> [Your task]: Could you retype exactly the lines below between the one holding "none -> orange 1x3 tile [427,164,538,273]" and the one holding "none -> black 1x1 round", inclusive, leaving out any pictures?

> [Data under study]:
* * *

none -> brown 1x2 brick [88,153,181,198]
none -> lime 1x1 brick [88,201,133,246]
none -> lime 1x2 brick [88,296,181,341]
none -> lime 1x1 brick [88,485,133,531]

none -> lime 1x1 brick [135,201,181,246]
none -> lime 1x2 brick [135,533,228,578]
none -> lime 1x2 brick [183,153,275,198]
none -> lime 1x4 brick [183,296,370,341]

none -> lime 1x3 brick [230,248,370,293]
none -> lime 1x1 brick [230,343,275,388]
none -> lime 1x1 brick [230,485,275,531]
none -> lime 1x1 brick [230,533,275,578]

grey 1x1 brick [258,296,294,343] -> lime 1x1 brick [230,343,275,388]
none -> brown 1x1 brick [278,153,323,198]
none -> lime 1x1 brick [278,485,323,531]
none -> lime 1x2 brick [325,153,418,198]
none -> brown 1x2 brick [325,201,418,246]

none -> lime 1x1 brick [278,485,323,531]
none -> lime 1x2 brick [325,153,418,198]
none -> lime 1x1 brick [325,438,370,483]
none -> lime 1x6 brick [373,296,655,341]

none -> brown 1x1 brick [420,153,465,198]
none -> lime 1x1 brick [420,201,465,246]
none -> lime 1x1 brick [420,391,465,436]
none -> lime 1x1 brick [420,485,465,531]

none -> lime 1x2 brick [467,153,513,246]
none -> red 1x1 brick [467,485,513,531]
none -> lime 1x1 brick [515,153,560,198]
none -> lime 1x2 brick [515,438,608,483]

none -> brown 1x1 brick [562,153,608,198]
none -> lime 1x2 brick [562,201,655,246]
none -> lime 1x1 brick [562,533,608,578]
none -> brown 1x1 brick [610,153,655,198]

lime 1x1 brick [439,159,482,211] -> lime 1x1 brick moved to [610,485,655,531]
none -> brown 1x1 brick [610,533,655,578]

* * *

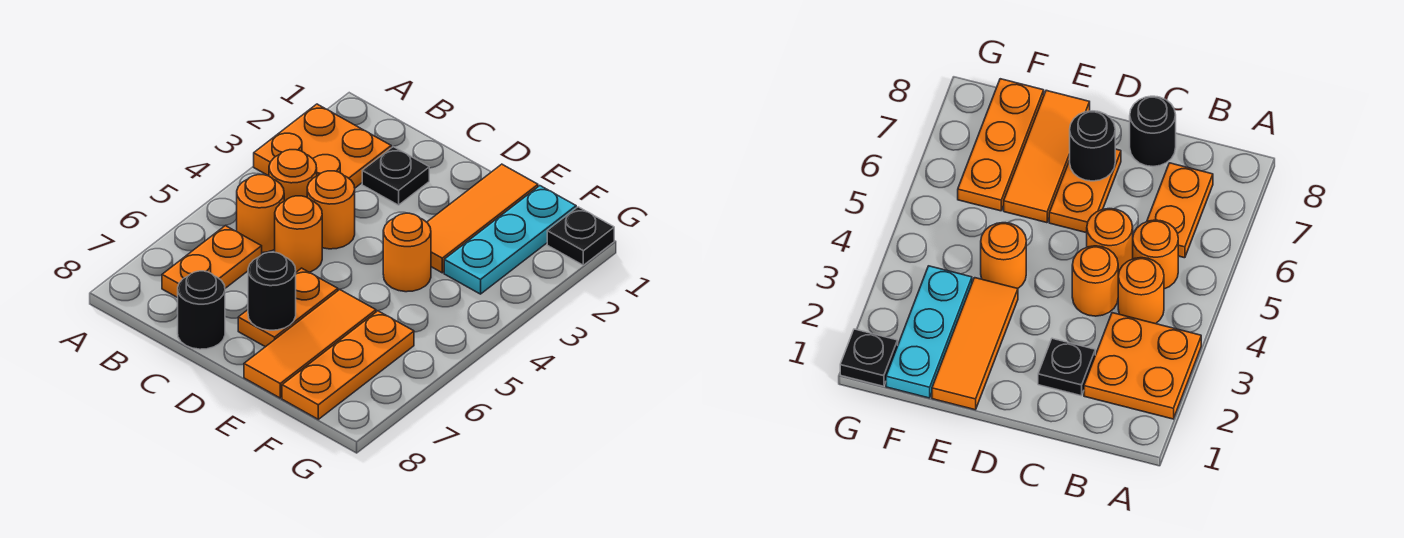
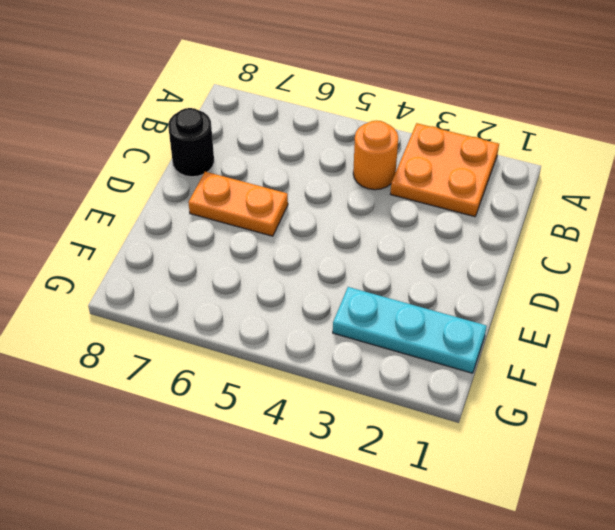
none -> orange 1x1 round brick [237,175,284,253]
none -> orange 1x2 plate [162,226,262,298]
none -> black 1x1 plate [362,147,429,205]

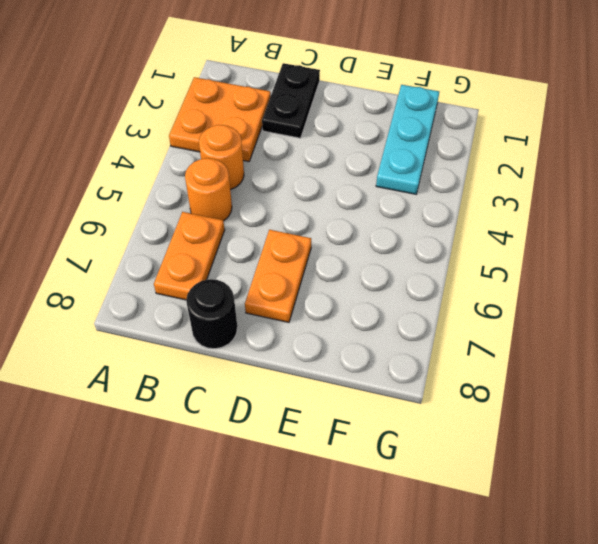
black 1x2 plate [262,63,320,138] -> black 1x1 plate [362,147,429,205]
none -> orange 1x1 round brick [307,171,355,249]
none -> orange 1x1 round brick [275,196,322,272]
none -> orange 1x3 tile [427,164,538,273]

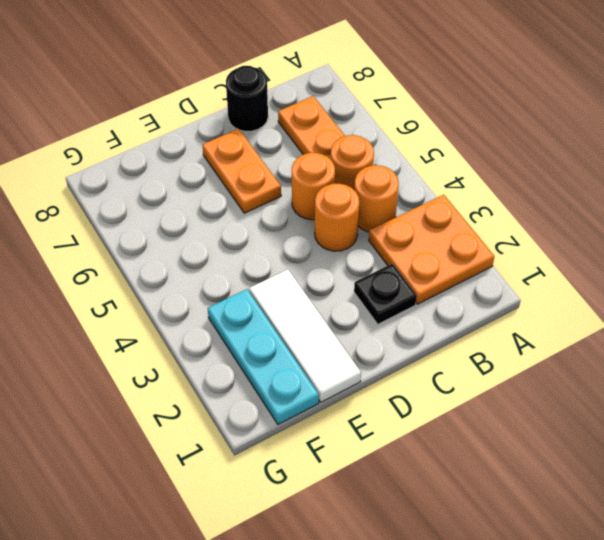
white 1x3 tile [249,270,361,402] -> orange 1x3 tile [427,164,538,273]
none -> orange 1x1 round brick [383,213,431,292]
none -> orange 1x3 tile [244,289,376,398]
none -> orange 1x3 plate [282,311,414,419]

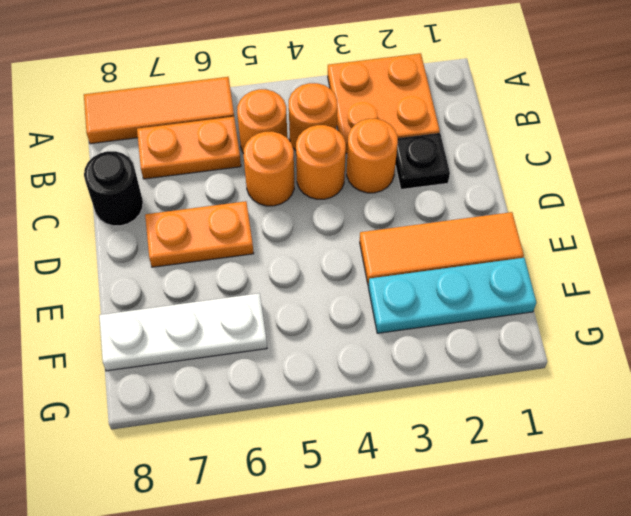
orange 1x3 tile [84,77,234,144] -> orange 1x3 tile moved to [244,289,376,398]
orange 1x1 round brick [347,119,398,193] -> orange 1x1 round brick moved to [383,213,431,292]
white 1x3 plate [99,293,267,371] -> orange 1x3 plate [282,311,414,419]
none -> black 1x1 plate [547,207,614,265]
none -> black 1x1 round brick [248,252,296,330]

* * *

> [Answer space]:
none -> orange 1x3 tile [427,164,538,273]

white 1x3 tile [249,270,361,402] -> orange 1x3 tile [427,164,538,273]
none -> orange 1x1 round brick [383,213,431,292]
none -> orange 1x3 tile [244,289,376,398]
none -> orange 1x3 plate [282,311,414,419]

orange 1x3 tile [84,77,234,144] -> orange 1x3 tile moved to [244,289,376,398]
orange 1x1 round brick [347,119,398,193] -> orange 1x1 round brick moved to [383,213,431,292]
white 1x3 plate [99,293,267,371] -> orange 1x3 plate [282,311,414,419]
none -> black 1x1 plate [547,207,614,265]
none -> black 1x1 round brick [248,252,296,330]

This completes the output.